In the entries below, find the line with "new: Stapelspielzeug (grün) <229 283>" and the line with "shifted: Blumentopf (türkis)". Return those two lines and all lines between them, exactly.

┌────────

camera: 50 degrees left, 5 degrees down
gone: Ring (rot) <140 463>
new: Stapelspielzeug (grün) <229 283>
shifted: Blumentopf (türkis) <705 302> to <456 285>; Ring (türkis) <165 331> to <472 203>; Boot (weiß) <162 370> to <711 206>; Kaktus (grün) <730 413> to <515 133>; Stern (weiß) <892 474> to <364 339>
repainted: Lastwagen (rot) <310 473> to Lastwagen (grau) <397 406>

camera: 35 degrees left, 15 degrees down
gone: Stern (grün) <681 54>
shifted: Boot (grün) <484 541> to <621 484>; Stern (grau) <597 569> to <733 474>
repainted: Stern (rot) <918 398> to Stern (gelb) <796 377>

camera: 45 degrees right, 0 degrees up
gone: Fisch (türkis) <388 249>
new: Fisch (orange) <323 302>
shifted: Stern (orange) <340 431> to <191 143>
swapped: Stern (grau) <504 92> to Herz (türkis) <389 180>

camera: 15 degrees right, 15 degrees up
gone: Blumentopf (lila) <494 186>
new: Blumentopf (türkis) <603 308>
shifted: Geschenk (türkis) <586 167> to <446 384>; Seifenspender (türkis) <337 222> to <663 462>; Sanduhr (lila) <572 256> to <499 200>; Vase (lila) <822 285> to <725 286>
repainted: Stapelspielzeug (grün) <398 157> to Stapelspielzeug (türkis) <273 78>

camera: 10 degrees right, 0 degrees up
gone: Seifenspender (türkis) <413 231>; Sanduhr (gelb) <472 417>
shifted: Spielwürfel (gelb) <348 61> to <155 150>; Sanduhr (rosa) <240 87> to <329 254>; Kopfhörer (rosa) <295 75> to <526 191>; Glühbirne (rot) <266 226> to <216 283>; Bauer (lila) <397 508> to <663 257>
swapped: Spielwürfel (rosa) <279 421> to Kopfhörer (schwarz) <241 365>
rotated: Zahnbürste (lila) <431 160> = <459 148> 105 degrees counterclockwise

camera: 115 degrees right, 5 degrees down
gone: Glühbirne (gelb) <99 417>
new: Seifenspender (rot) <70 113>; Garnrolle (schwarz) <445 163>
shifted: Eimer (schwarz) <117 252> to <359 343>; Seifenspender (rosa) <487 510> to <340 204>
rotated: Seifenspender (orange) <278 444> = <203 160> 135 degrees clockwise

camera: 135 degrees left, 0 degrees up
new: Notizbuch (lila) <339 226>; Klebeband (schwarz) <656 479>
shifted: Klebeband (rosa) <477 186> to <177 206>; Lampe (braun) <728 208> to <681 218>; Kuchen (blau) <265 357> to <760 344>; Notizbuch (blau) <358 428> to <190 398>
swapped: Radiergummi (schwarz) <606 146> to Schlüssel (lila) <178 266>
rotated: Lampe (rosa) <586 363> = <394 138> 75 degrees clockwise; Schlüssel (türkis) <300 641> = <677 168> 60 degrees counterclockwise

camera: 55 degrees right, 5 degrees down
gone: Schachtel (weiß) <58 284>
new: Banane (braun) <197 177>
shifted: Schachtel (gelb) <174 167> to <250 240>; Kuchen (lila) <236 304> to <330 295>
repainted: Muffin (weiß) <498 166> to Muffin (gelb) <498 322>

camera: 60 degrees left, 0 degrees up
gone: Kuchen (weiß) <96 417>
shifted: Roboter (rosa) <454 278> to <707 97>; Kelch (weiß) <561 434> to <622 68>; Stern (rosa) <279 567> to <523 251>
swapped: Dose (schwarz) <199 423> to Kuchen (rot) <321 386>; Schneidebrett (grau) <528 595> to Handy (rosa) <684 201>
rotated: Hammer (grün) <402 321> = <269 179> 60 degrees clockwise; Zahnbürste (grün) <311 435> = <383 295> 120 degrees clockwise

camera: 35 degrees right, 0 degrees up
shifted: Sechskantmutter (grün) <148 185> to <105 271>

└────────

→ REPLY TO THE TASK:
new: Stapelspielzeug (grün) <229 283>
shifted: Blumentopf (türkis) <705 302> to <456 285>; Ring (türkis) <165 331> to <472 203>; Boot (weiß) <162 370> to <711 206>; Kaktus (grün) <730 413> to <515 133>; Stern (weiß) <892 474> to <364 339>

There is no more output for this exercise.